WORK ITEM >> The task calls for an exact copy of the records, without any images.

[Dataset records]
<<<<

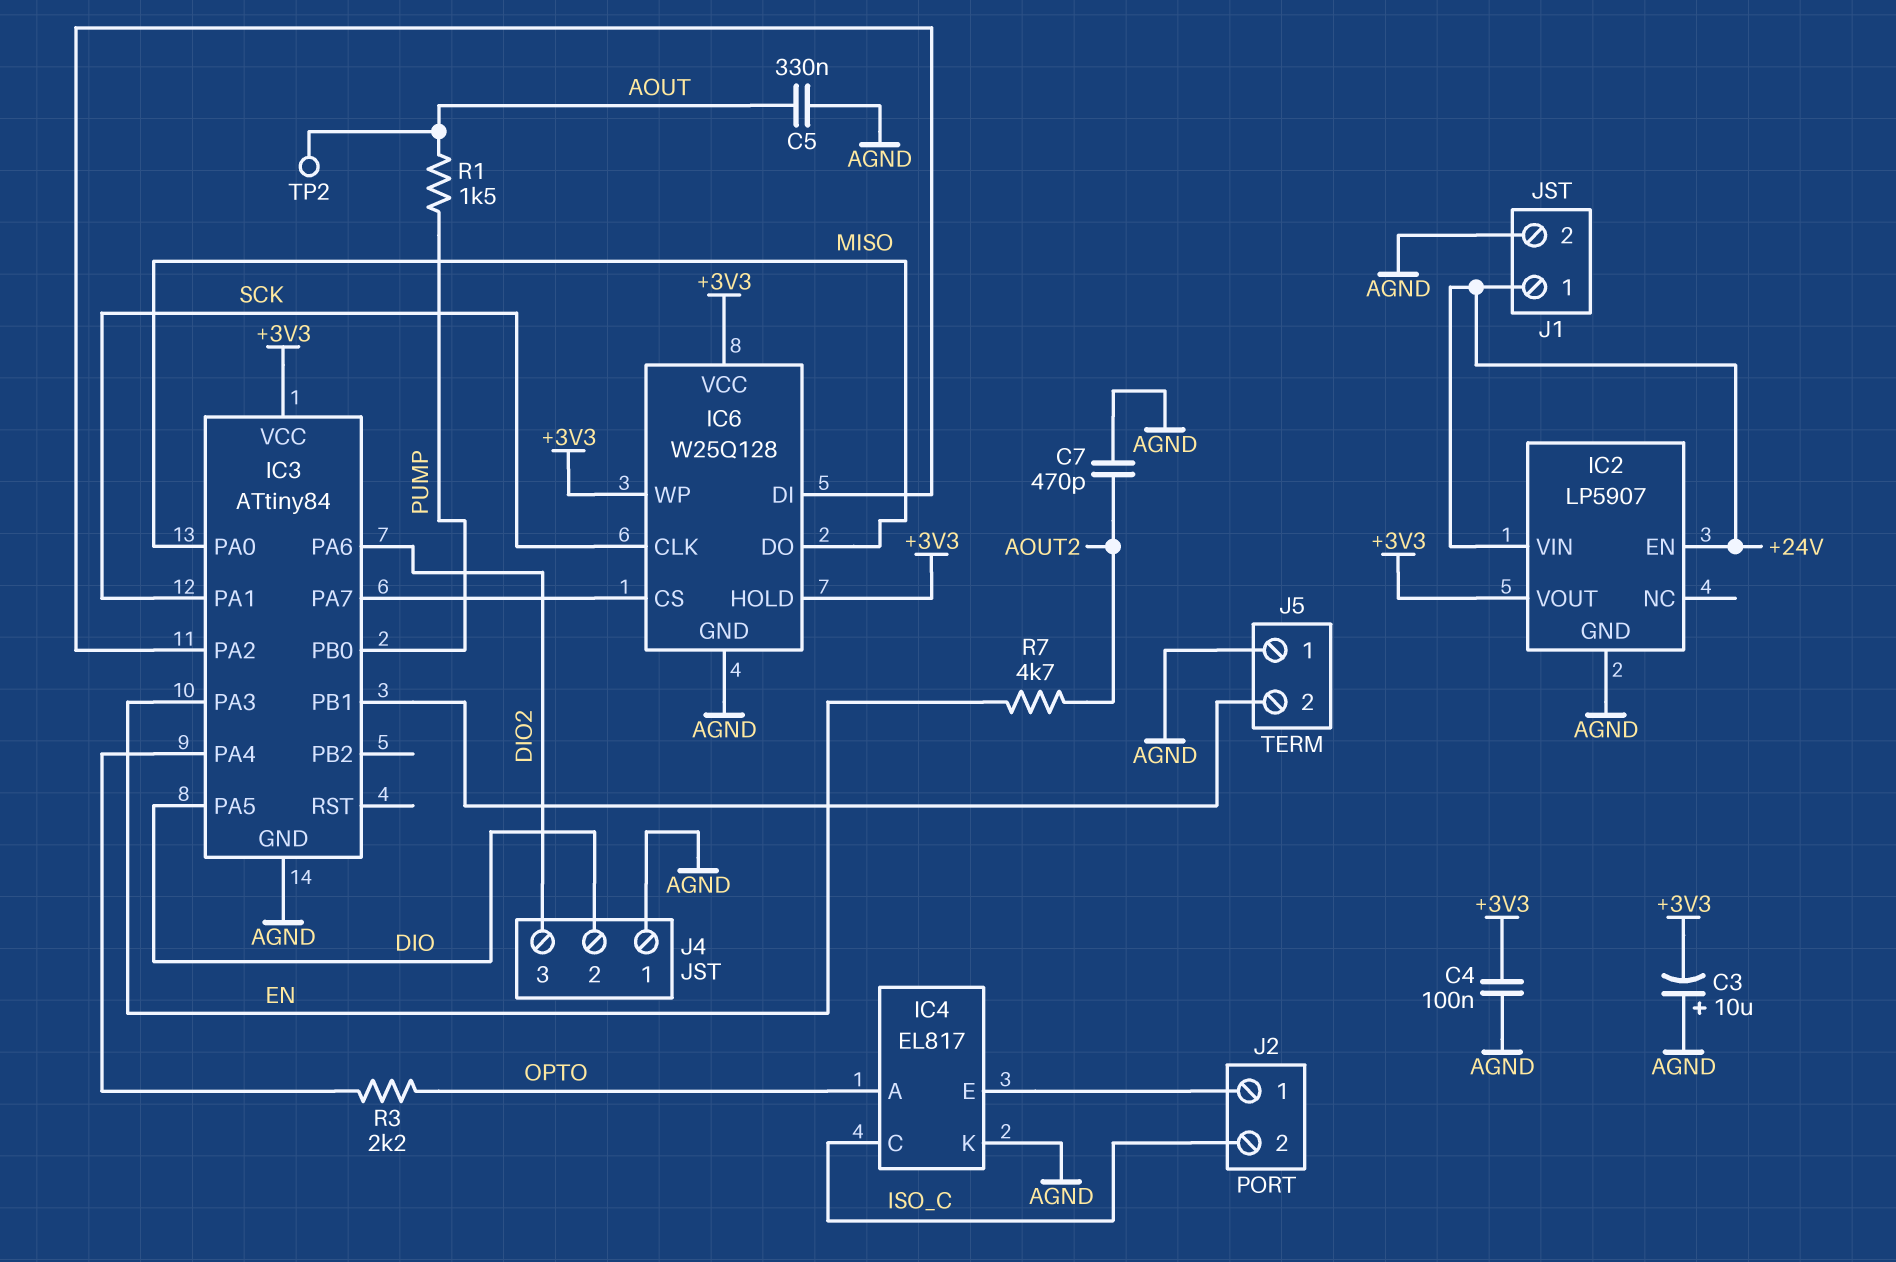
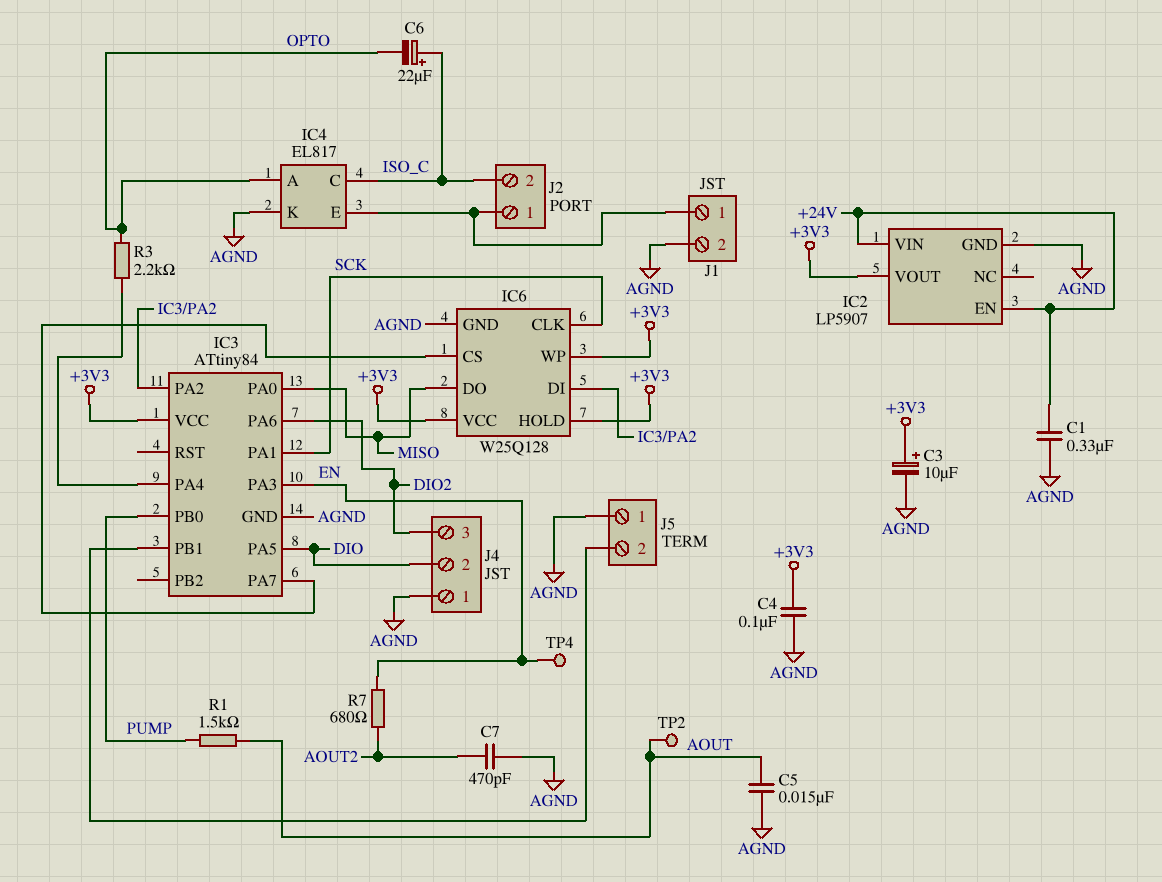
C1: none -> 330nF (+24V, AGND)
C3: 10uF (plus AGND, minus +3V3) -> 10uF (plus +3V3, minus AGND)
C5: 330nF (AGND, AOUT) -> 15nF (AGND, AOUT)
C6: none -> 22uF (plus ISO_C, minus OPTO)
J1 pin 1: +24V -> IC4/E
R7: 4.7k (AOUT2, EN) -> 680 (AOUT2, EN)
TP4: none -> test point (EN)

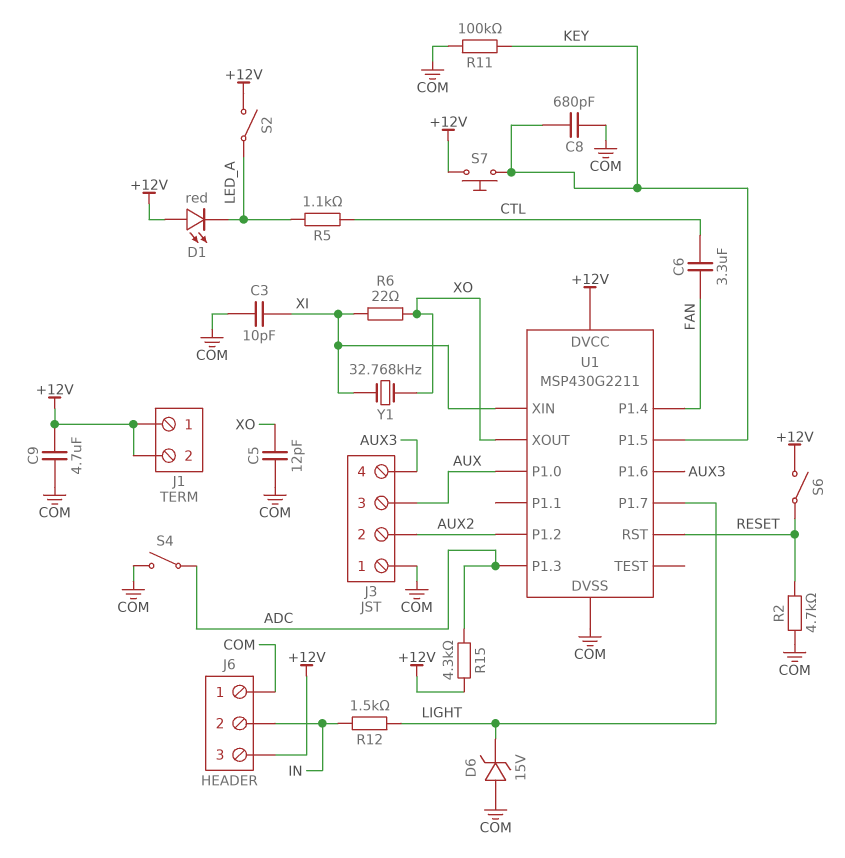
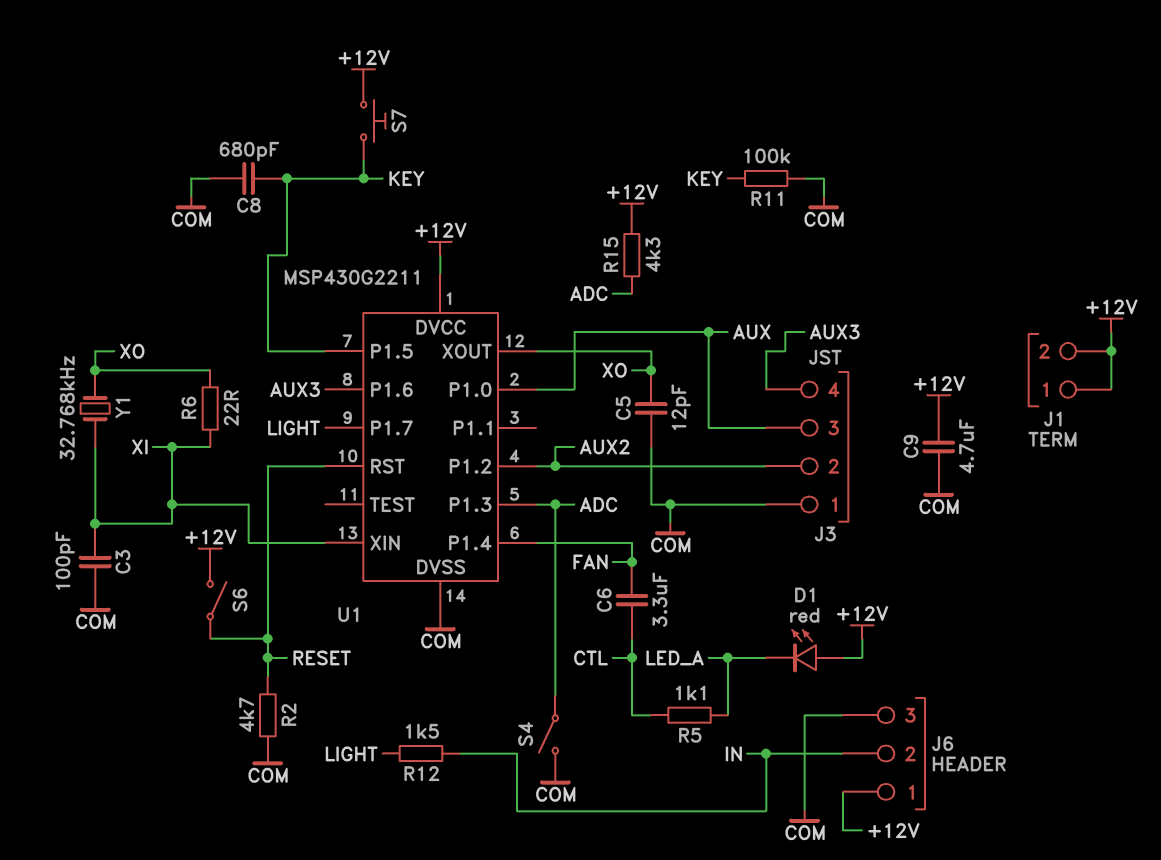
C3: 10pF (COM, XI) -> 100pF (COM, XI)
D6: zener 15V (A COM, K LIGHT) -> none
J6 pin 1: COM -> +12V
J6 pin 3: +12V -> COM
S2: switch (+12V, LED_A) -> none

>>>>

SOLUTION BELOW >>
C1: none -> 330nF (+24V, AGND)
C3: 10uF (plus AGND, minus +3V3) -> 10uF (plus +3V3, minus AGND)
C5: 330nF (AGND, AOUT) -> 15nF (AGND, AOUT)
C6: none -> 22uF (plus ISO_C, minus OPTO)
J1 pin 1: +24V -> IC4/E
R7: 4.7k (AOUT2, EN) -> 680 (AOUT2, EN)
TP4: none -> test point (EN)

C3: 10pF (COM, XI) -> 100pF (COM, XI)
D6: zener 15V (A COM, K LIGHT) -> none
J6 pin 1: COM -> +12V
J6 pin 3: +12V -> COM
S2: switch (+12V, LED_A) -> none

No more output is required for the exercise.